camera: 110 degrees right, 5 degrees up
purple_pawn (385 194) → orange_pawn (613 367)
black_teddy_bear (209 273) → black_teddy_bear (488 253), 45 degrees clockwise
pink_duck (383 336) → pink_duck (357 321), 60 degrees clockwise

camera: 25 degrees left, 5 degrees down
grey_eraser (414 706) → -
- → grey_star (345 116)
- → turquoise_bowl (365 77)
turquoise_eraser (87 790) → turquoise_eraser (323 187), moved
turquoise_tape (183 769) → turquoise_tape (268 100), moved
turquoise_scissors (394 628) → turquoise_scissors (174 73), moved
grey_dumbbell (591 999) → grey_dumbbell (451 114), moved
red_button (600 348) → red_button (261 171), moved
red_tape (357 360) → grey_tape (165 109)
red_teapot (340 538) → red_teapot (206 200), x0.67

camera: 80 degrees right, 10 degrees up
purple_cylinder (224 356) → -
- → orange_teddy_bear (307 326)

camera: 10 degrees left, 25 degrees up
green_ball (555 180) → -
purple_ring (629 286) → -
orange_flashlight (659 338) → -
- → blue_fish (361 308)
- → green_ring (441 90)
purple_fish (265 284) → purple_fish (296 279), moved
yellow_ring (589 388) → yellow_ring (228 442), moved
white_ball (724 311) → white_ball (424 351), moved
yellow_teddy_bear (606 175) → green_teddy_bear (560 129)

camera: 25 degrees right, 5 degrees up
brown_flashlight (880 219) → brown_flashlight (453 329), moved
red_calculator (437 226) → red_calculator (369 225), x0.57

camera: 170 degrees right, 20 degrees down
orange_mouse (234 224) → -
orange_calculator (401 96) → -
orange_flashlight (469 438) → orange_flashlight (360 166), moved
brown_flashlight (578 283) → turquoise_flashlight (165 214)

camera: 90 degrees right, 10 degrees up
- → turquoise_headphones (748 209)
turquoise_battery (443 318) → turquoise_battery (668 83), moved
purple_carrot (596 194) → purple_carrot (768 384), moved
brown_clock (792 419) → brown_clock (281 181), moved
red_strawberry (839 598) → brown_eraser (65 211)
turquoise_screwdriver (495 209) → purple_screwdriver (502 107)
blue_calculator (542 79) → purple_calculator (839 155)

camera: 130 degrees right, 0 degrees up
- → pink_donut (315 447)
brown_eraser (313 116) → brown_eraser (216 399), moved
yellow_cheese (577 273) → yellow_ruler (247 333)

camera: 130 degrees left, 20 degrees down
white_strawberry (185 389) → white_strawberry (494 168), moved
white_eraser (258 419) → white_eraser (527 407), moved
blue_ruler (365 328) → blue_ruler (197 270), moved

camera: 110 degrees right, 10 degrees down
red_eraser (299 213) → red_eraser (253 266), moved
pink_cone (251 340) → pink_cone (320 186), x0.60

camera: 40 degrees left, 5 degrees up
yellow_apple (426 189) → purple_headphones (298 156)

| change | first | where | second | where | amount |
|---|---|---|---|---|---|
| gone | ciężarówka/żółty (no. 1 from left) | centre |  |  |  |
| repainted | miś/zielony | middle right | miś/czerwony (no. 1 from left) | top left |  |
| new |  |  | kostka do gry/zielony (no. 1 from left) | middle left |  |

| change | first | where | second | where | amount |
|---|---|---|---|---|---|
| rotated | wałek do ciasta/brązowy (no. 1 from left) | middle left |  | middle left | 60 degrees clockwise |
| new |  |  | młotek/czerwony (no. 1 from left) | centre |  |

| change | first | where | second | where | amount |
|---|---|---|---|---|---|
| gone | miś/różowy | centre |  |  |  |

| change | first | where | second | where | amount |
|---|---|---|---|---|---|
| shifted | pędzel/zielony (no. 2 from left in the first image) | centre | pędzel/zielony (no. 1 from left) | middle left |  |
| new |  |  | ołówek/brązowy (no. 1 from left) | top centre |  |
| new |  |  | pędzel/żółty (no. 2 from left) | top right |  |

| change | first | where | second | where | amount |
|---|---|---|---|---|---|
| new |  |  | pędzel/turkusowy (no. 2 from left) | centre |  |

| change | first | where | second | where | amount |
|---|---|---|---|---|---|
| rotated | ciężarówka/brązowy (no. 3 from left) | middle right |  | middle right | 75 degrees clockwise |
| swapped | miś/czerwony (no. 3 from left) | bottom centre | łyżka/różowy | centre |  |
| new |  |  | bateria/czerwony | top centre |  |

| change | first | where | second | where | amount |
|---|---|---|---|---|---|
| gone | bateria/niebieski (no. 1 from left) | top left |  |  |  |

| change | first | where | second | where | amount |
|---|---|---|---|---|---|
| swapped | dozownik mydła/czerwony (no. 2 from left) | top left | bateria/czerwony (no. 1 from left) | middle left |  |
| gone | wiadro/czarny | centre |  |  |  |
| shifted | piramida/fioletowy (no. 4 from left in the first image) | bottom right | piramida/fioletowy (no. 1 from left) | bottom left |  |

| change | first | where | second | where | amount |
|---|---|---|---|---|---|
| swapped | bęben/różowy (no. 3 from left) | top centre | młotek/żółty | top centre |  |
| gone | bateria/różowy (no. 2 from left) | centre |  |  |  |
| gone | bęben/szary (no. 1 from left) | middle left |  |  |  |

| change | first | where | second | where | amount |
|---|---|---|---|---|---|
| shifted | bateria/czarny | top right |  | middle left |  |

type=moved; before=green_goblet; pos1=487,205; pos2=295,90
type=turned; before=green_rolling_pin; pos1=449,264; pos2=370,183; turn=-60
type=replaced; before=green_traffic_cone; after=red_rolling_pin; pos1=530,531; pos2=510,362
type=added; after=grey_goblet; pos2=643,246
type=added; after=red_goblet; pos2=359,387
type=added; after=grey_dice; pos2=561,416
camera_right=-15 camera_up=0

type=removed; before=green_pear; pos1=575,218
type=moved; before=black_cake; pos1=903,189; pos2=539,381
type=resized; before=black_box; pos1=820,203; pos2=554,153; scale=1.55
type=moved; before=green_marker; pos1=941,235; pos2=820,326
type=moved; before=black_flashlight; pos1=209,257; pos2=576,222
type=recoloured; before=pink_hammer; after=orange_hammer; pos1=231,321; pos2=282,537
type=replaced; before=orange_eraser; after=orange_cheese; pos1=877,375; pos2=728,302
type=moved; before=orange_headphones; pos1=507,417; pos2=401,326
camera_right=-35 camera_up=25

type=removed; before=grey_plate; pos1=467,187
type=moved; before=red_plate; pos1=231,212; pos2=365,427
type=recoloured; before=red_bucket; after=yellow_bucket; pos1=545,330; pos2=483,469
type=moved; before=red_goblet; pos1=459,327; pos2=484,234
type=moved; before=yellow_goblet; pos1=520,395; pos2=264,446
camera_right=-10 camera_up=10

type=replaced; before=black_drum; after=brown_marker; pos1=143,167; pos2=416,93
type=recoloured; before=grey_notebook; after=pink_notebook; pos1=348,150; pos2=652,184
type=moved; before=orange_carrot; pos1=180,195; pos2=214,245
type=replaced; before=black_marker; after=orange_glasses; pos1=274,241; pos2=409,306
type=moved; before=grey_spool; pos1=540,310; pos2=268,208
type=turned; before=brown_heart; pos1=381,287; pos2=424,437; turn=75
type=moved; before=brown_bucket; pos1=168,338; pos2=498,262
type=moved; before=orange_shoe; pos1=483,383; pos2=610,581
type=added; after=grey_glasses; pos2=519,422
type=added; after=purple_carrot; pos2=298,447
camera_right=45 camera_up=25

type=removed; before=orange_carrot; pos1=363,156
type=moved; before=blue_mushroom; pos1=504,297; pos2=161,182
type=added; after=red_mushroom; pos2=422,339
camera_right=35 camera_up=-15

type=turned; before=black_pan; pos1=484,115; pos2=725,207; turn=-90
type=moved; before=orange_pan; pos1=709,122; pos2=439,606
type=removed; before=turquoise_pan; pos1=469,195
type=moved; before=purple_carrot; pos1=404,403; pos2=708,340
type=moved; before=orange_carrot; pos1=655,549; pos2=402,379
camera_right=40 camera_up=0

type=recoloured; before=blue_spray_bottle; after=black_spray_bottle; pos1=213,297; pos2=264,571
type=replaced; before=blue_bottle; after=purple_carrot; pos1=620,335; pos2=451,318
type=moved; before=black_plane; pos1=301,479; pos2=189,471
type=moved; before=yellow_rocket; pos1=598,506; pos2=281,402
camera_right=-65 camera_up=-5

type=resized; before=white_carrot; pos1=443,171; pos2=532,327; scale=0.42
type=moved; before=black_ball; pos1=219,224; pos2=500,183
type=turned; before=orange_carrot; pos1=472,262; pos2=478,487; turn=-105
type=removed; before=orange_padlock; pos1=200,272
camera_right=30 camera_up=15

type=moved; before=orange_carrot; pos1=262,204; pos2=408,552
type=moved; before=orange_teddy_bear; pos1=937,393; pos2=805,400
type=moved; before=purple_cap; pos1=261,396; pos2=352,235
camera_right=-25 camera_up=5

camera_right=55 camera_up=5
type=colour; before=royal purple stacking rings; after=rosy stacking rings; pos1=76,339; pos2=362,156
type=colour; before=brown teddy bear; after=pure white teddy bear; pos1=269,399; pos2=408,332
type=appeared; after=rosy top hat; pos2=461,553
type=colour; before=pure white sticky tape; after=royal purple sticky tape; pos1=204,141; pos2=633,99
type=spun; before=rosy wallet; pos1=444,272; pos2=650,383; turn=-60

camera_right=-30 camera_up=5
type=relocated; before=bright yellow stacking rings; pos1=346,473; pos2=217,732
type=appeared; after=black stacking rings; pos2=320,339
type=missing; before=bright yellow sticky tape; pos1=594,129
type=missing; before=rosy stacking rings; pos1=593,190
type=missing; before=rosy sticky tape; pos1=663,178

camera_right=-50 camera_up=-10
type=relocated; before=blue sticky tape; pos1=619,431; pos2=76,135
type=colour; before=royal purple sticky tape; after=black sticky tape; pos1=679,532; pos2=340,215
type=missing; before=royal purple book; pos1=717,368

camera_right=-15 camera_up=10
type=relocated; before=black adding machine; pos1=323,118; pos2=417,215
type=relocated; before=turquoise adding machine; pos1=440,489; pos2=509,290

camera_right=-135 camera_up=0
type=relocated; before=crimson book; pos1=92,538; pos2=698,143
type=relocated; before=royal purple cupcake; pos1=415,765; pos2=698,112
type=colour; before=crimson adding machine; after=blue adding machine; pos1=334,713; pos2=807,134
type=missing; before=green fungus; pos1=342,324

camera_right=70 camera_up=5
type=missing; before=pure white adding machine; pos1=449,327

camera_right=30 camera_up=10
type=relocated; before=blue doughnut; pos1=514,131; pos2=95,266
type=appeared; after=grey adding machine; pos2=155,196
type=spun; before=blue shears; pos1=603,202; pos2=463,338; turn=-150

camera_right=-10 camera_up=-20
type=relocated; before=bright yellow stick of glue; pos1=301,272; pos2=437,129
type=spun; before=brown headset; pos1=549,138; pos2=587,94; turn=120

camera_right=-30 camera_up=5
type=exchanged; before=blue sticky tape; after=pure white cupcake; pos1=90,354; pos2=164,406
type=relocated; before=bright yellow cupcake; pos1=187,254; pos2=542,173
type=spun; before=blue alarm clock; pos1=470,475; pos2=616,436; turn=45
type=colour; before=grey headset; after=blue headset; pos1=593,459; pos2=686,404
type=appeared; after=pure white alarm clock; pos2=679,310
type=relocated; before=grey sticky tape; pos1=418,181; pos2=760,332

**WHAT IS EXPECTED**.
All lines from the beginning of the listing through the one with "black_teddy_bear (209 273)" are to be restated word for word, and only those.

**THE ANSWER**.
camera: 110 degrees right, 5 degrees up
purple_pawn (385 194) → orange_pawn (613 367)
black_teddy_bear (209 273) → black_teddy_bear (488 253), 45 degrees clockwise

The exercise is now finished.